* Task details: For the data below, give the number of lines that include the word "orange" and nothing else.

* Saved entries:
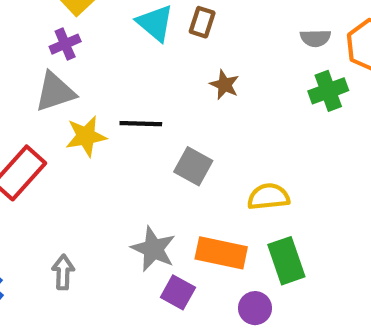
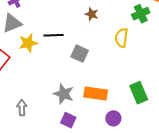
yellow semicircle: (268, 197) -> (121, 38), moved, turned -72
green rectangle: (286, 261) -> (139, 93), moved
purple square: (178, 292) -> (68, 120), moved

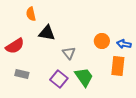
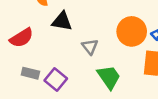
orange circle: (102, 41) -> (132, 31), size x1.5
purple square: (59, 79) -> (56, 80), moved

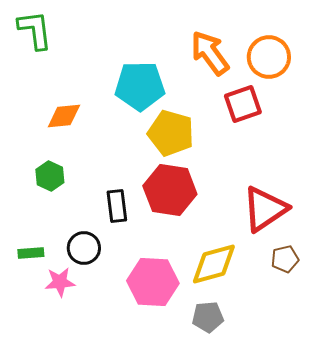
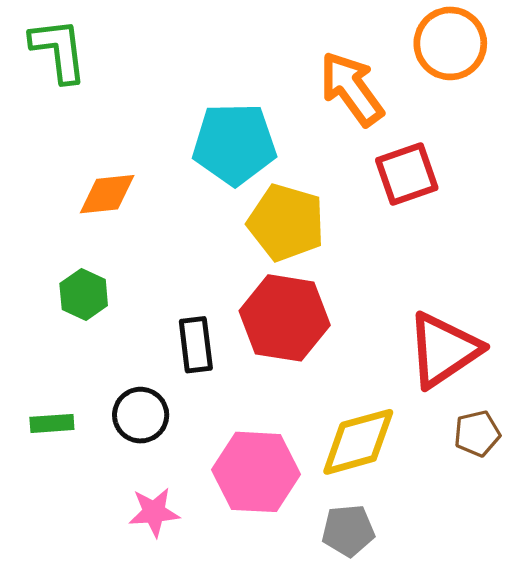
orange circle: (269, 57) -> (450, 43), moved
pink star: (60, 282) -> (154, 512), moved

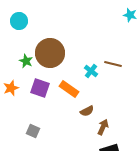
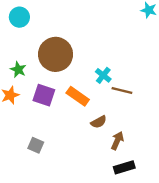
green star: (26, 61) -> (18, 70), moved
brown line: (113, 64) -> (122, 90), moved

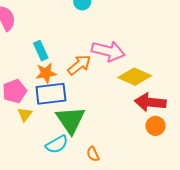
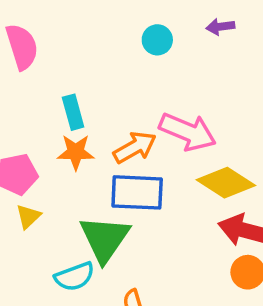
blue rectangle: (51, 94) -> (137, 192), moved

* Output below: 2